Please set down the data again exactly, minus the pictures.

RECORDS SUPPLIED below:

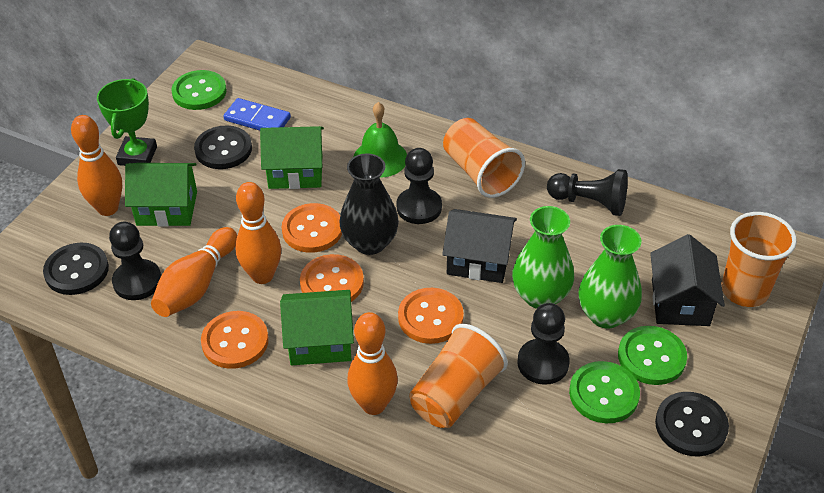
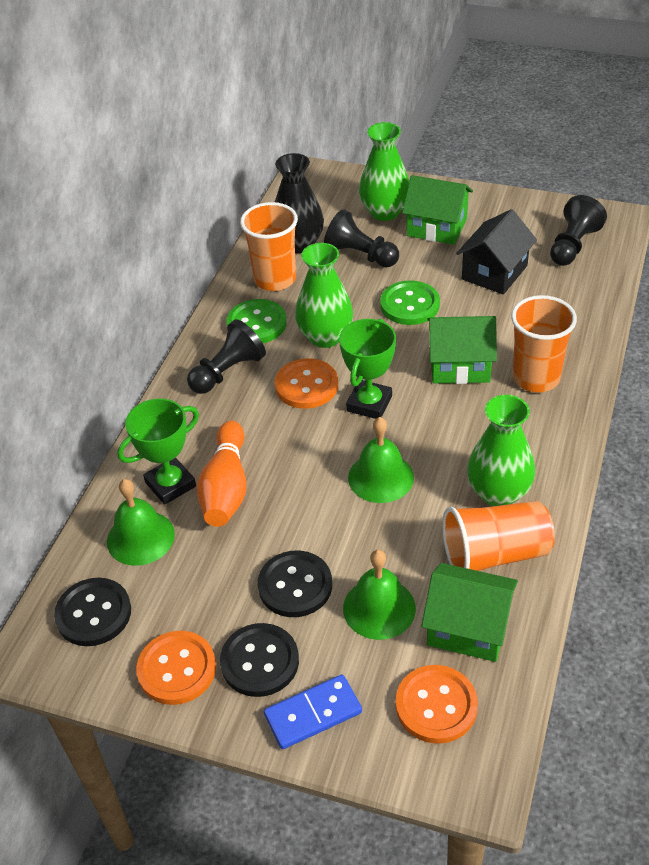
black house: [442,209,517,283] [650,234,725,326] = 2 -> [456,209,537,294] = 1
black pawn: [109,222,161,300] [397,148,442,224] [517,303,570,385] [547,169,628,216] = 4 -> [187,319,266,394] [324,209,399,267] [550,195,607,266] = 3
green bell: [353,102,407,178] = 1 -> [107,479,175,566] [343,550,416,640] [348,417,414,503] = 3
green button: [171,70,227,110] [569,361,640,423] [618,326,687,385] = 3 -> [226,299,287,343] [380,281,440,325] = 2
green trophy: [97,78,157,166] = 1 -> [117,398,199,505] [339,318,396,419] = 2
green vase: [512,206,574,309] [578,225,642,329] = 2 -> [295,243,353,348] [359,122,409,221] [467,395,535,506] = 3
orange bowling pin: [71,115,122,216] [151,227,237,317] [235,182,281,284] [348,312,398,415] = 4 -> [197,421,246,527] = 1
orange button: [201,311,269,369] [282,203,342,253] [300,254,364,302] [398,288,464,344] = 4 -> [136,631,216,705] [275,358,338,409] [396,665,478,744] = 3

End of RECORDS SUPPLIED.

YOUR SOLUTION:
black house: [442,209,517,283] [650,234,725,326] = 2 -> [456,209,537,294] = 1
black pawn: [109,222,161,300] [397,148,442,224] [517,303,570,385] [547,169,628,216] = 4 -> [187,319,266,394] [324,209,399,267] [550,195,607,266] = 3
green bell: [353,102,407,178] = 1 -> [107,479,175,566] [343,550,416,640] [348,417,414,503] = 3
green button: [171,70,227,110] [569,361,640,423] [618,326,687,385] = 3 -> [226,299,287,343] [380,281,440,325] = 2
green trophy: [97,78,157,166] = 1 -> [117,398,199,505] [339,318,396,419] = 2
green vase: [512,206,574,309] [578,225,642,329] = 2 -> [295,243,353,348] [359,122,409,221] [467,395,535,506] = 3
orange bowling pin: [71,115,122,216] [151,227,237,317] [235,182,281,284] [348,312,398,415] = 4 -> [197,421,246,527] = 1
orange button: [201,311,269,369] [282,203,342,253] [300,254,364,302] [398,288,464,344] = 4 -> [136,631,216,705] [275,358,338,409] [396,665,478,744] = 3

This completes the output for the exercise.